* _INSTRUCTION_
In the lines of the listing from the one that contains "For each provided" through the one that contains "Justin (733, 935)", substitute "bridge" for "tower" and write out only those lines, with everything else left unchanged.

* _RECORDS FOR THE TASK_
═══
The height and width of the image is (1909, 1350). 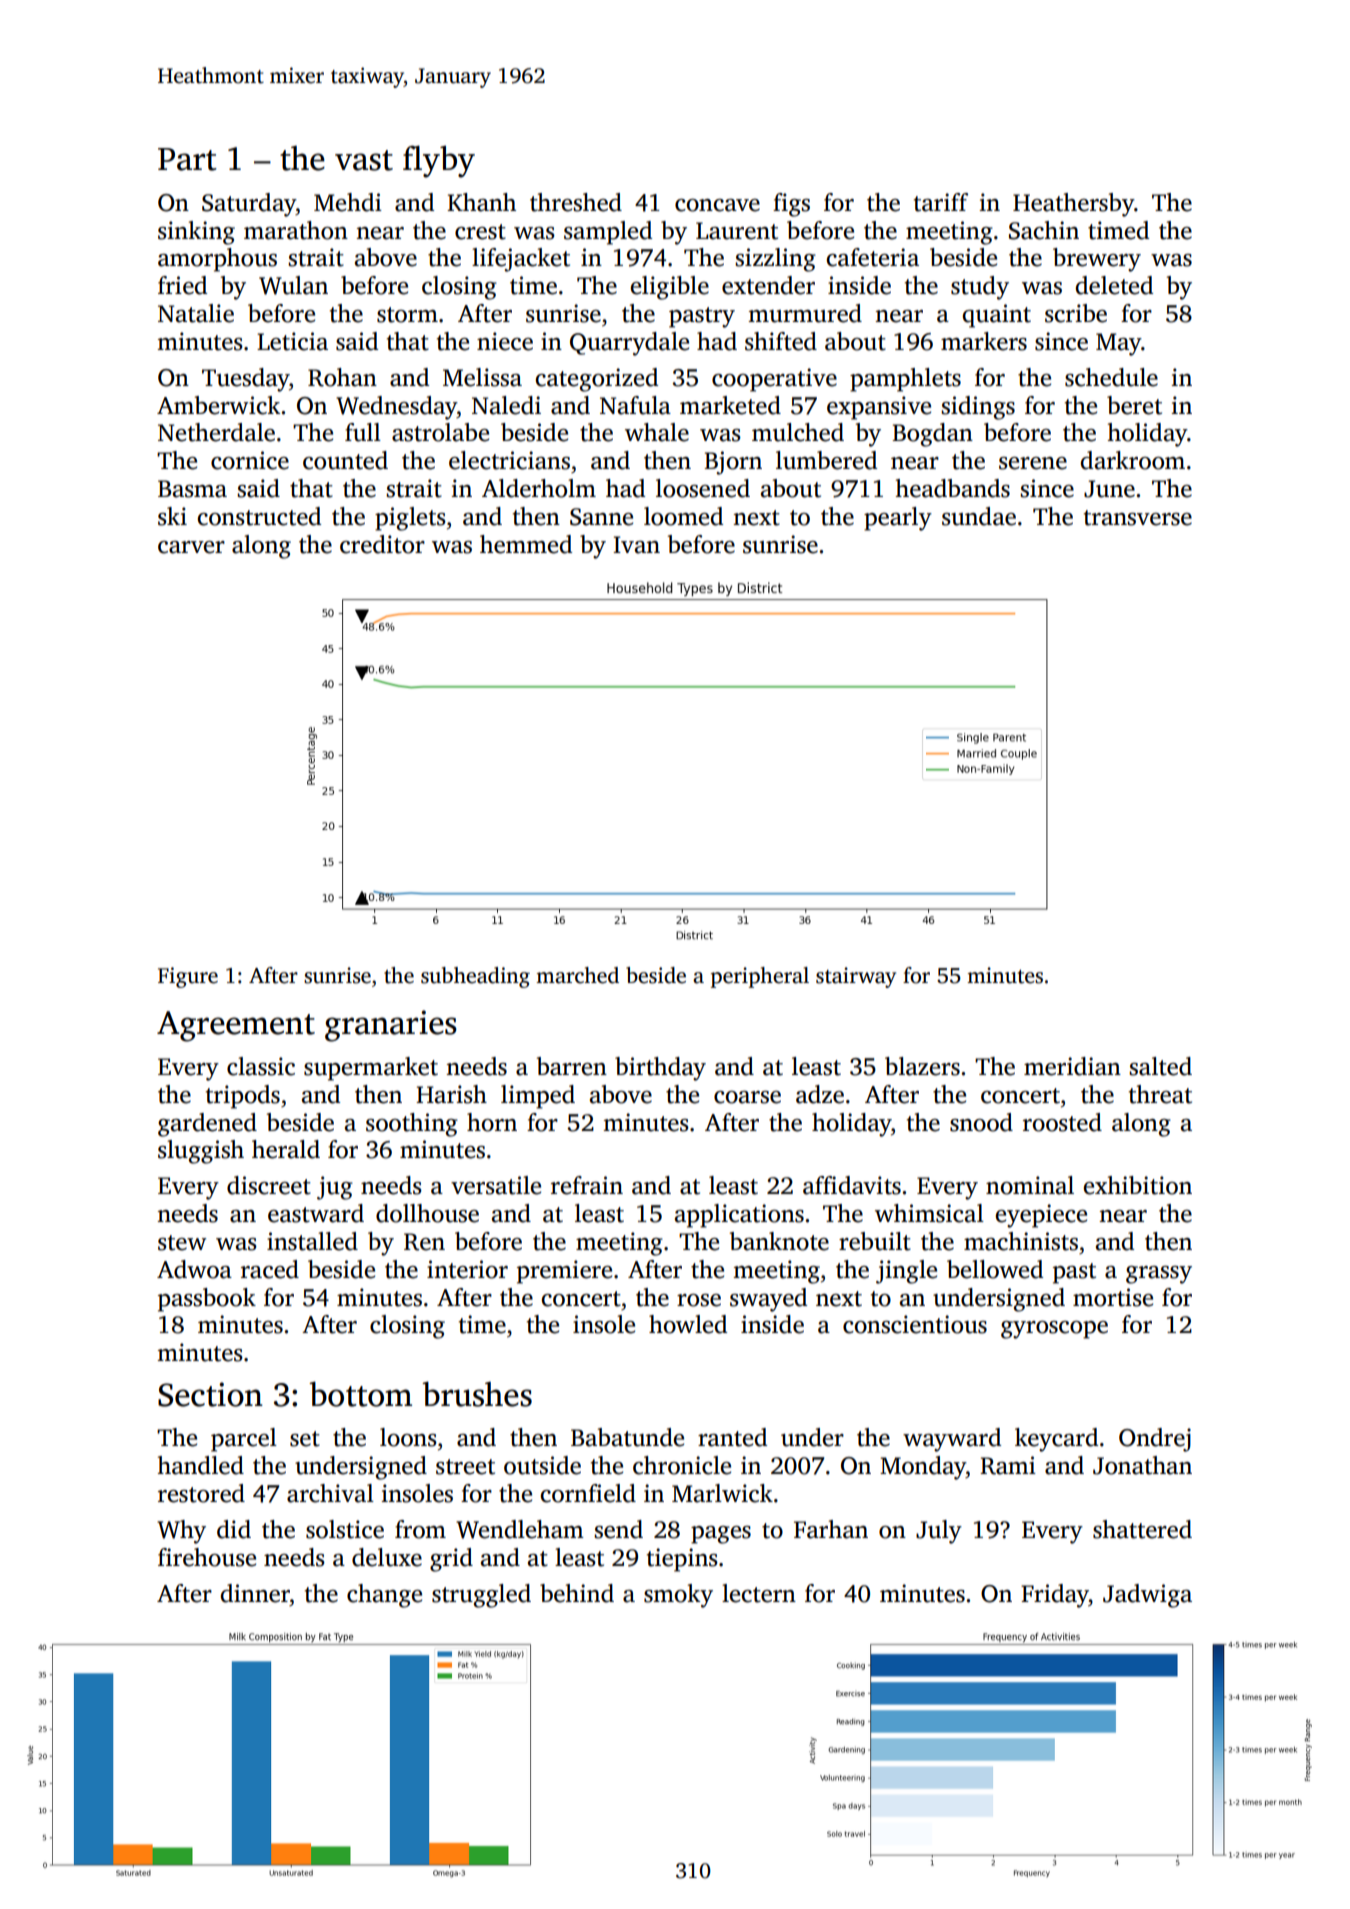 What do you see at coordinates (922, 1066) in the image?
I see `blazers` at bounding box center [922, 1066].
═══
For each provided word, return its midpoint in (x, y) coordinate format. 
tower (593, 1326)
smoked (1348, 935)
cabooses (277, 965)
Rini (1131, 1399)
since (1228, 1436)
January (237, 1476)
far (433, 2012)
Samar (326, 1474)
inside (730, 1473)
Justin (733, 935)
═══
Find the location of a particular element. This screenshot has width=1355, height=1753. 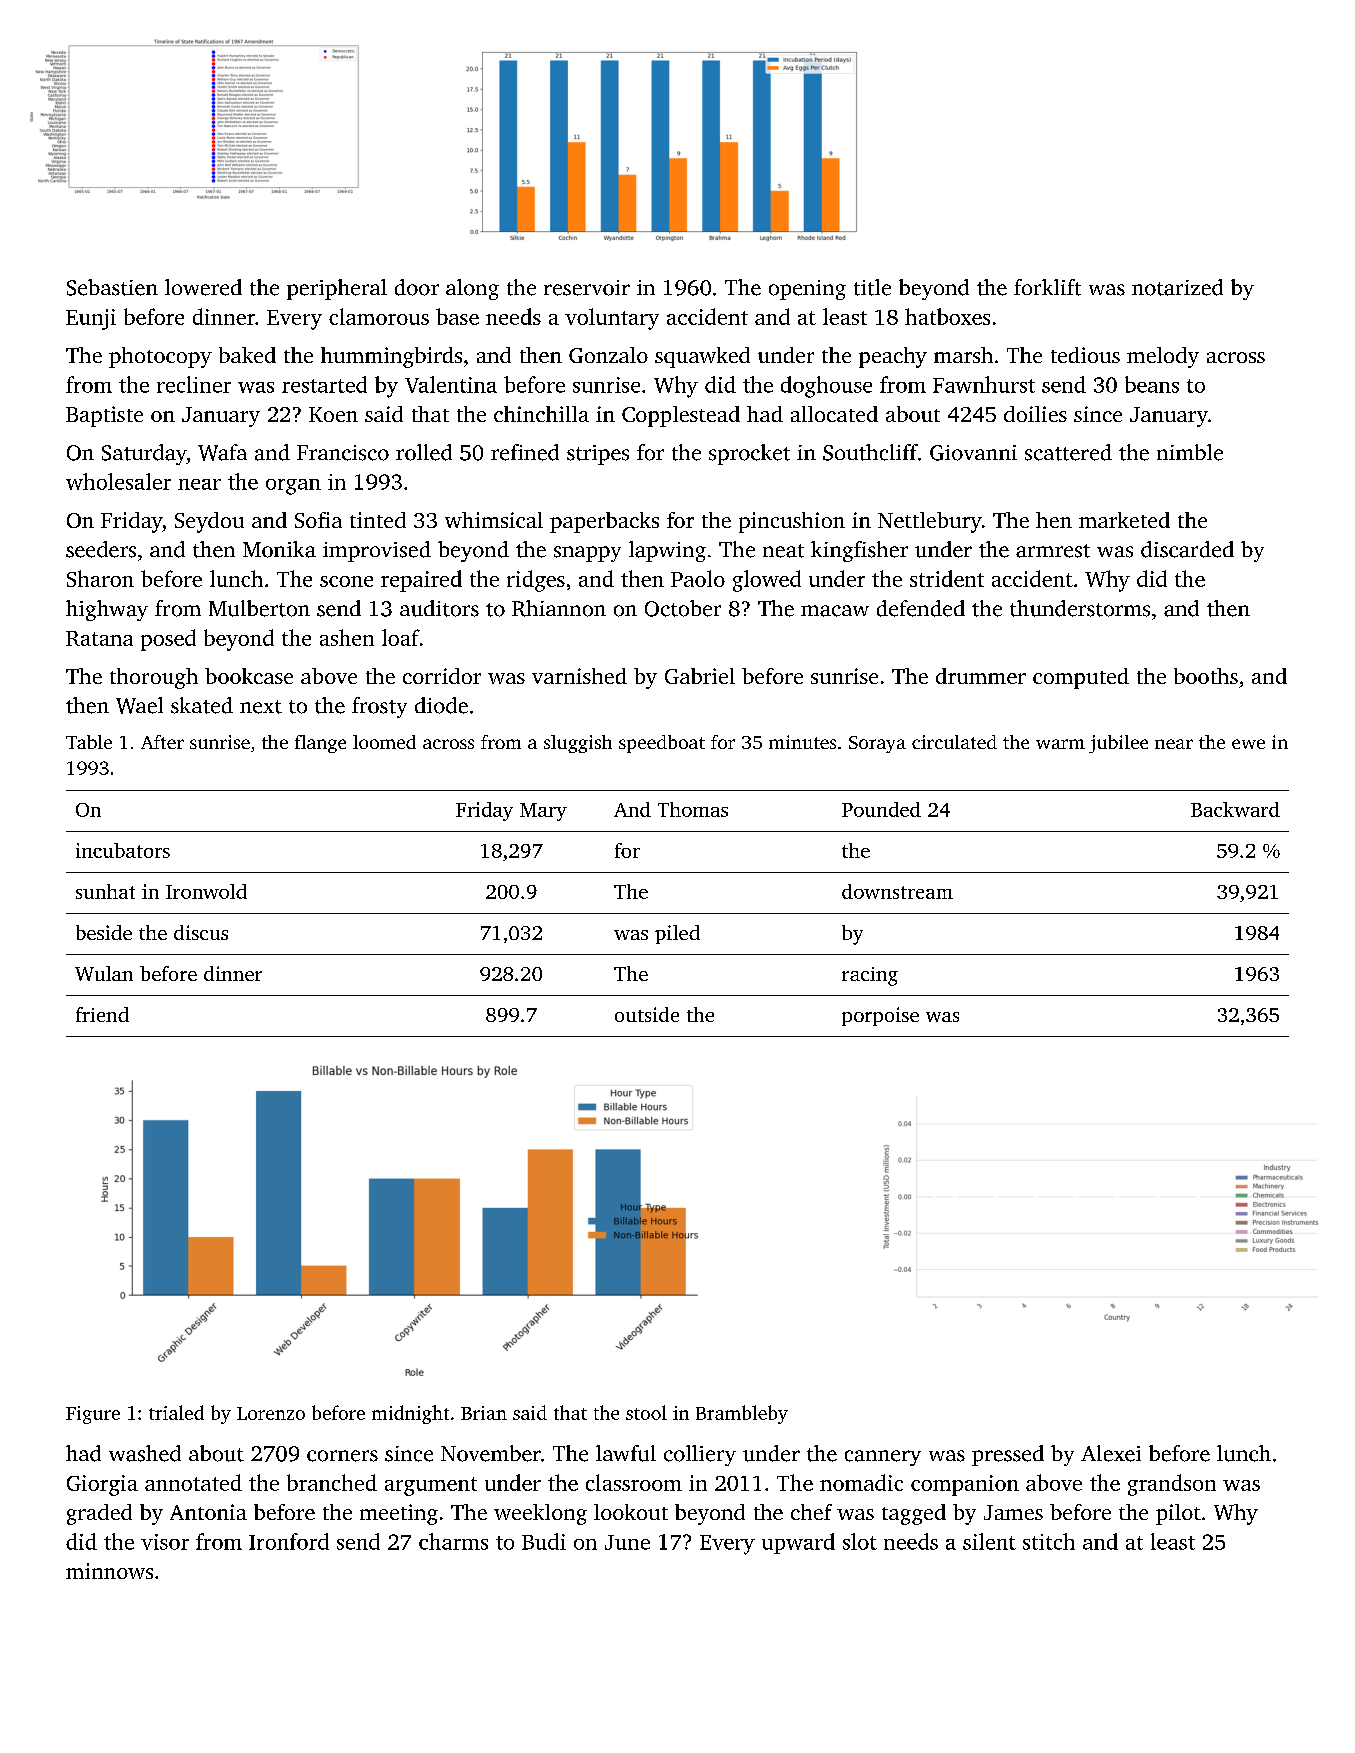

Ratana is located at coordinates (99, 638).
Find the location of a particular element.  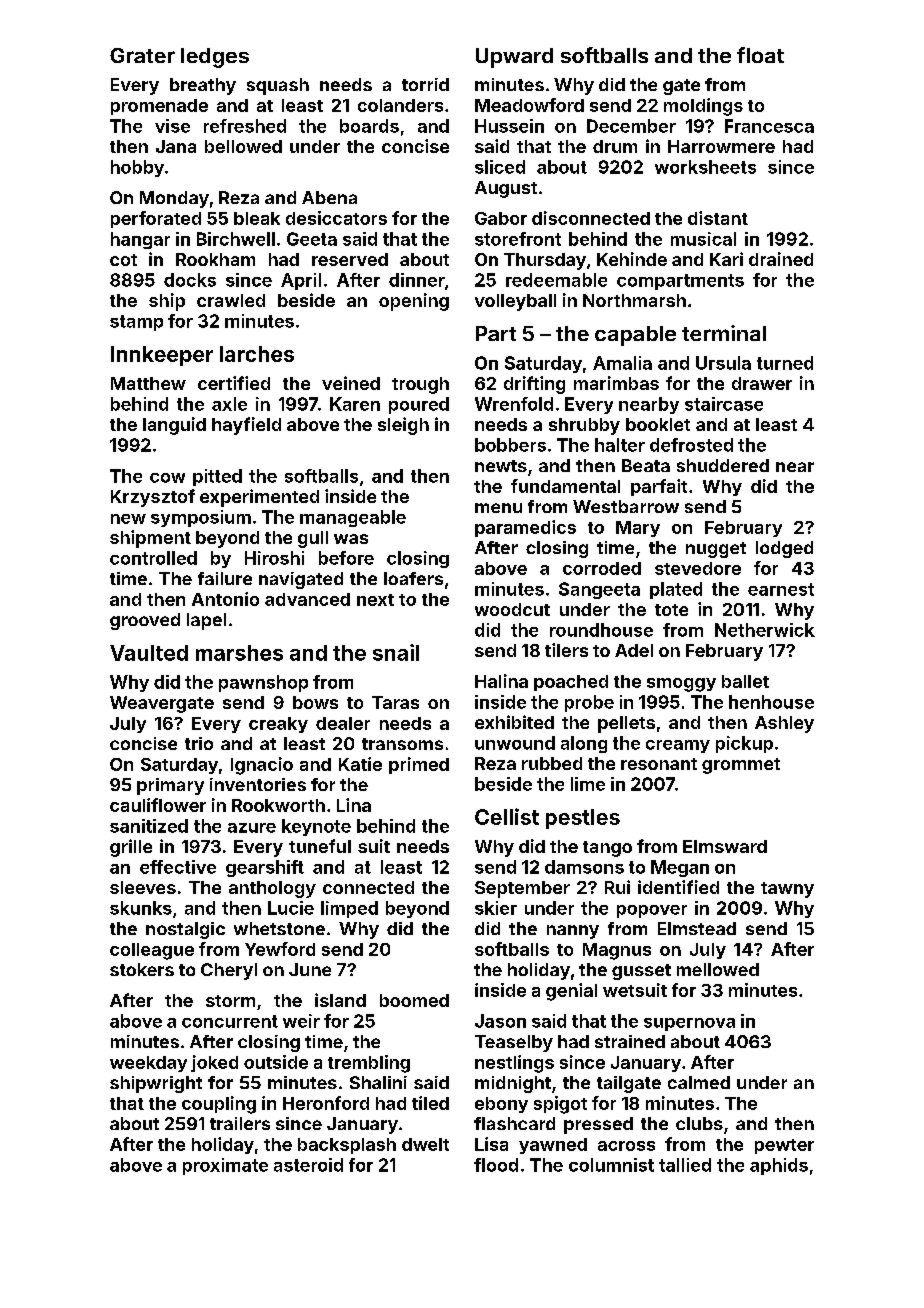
═══
* _EXERCISE SOLUTION_
For each provided word, return its midpoint in (x, y) coordinate format. 
bridge (593, 1326)
smoked (1348, 935)
cabooses (277, 965)
Rini (1131, 1399)
since (1228, 1436)
January (237, 1476)
far (433, 2012)
Samar (326, 1474)
inside (730, 1473)
Justin (733, 935)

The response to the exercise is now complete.